| Task prompt |
Every line below that holds the string "white" should be copied out.

(Stored dataset items)
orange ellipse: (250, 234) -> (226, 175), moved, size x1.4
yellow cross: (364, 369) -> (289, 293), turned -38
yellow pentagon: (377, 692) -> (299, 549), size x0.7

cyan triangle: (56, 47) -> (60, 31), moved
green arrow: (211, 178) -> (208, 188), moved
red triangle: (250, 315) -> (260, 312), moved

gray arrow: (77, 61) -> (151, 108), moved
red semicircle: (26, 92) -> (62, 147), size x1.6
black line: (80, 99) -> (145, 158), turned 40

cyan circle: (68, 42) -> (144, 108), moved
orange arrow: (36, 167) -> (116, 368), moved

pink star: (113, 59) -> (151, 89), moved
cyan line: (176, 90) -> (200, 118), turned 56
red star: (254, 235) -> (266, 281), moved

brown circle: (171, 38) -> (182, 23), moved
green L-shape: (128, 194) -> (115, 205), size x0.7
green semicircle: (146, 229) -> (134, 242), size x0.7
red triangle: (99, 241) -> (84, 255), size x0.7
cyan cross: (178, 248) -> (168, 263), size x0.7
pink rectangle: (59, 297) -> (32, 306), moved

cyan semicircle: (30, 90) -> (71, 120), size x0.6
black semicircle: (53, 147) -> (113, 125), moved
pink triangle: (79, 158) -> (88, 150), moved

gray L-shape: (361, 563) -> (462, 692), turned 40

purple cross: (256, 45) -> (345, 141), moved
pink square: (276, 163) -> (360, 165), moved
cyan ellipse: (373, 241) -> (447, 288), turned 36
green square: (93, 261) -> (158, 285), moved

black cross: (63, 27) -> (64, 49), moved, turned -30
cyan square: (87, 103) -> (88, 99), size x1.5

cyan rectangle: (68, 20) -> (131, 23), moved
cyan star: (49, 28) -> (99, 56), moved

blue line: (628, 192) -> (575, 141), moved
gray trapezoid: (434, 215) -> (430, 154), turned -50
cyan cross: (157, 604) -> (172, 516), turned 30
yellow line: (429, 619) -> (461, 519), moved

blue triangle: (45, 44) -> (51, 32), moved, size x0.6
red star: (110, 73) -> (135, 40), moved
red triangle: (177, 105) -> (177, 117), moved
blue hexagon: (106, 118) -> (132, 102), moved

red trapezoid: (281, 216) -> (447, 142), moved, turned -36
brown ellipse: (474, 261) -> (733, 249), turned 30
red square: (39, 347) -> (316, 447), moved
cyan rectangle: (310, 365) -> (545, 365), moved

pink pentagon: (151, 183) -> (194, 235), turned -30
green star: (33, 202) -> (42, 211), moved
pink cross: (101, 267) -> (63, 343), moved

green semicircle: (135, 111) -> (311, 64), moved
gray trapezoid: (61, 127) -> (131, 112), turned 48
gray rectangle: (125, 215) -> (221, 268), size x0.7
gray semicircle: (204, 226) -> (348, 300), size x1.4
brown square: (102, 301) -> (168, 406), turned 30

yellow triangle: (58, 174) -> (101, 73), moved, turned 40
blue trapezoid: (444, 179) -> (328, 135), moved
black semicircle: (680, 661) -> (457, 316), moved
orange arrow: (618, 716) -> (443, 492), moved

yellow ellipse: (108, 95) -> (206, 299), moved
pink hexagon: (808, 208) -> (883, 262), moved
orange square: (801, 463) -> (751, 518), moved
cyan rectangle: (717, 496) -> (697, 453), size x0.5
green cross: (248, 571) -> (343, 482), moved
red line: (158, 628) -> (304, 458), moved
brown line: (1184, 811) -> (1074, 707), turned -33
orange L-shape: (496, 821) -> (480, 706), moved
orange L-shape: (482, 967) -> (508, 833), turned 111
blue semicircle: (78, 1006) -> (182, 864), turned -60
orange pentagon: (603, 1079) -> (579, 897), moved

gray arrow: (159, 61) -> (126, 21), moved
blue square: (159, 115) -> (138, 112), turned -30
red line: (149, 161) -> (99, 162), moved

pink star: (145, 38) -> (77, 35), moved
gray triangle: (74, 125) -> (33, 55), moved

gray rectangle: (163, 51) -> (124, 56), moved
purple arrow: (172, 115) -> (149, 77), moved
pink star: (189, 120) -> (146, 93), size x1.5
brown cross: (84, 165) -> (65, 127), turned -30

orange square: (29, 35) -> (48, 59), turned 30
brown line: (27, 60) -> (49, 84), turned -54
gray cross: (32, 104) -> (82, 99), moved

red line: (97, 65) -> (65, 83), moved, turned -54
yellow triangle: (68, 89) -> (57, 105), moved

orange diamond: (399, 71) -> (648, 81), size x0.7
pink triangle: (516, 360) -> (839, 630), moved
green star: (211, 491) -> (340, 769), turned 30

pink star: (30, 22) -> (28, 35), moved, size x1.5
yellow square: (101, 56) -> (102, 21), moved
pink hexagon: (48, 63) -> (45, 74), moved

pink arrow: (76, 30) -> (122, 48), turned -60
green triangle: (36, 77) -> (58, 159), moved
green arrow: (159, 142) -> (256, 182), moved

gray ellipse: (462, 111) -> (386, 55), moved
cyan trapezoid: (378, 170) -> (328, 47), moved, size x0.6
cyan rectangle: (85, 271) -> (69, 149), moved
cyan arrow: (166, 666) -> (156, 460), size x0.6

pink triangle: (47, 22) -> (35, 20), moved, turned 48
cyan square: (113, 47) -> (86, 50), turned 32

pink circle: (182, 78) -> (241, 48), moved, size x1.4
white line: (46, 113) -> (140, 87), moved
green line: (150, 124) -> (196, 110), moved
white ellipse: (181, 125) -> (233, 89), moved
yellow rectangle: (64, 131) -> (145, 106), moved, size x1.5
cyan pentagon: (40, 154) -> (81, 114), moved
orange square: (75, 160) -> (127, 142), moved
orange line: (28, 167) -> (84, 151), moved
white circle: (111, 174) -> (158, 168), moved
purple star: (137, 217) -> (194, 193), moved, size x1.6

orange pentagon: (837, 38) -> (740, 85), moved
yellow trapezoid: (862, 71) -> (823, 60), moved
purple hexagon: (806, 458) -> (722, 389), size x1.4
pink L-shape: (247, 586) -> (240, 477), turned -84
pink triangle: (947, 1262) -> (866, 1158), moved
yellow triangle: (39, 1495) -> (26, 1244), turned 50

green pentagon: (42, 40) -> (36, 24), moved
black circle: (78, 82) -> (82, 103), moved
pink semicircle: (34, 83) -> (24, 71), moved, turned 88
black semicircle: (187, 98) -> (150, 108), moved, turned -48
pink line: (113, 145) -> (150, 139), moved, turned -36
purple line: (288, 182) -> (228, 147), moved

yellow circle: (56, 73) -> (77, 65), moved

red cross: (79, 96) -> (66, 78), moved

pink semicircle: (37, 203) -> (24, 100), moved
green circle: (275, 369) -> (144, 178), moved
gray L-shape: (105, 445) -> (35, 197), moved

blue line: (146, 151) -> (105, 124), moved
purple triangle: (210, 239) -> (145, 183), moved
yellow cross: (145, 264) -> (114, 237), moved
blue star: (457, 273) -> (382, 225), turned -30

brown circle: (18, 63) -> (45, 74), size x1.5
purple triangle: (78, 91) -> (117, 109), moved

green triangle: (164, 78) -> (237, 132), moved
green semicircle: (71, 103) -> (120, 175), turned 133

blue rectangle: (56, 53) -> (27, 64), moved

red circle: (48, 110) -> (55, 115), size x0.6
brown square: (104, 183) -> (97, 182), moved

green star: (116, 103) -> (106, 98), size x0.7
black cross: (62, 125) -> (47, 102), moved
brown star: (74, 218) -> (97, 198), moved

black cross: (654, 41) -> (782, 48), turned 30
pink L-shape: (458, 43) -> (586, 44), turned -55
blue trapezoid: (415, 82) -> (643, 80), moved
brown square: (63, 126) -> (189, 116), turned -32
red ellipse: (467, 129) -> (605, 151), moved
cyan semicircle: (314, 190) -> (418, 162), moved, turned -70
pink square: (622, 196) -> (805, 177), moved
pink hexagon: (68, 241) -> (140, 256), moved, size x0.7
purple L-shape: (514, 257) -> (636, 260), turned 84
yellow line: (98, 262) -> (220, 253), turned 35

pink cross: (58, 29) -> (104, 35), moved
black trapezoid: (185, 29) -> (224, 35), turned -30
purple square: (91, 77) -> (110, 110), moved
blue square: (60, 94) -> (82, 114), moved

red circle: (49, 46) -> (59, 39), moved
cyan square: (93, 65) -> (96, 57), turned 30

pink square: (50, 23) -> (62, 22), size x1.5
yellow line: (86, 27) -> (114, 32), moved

| The answer |
white line: (46, 113) -> (140, 87), moved
white ellipse: (181, 125) -> (233, 89), moved
white circle: (111, 174) -> (158, 168), moved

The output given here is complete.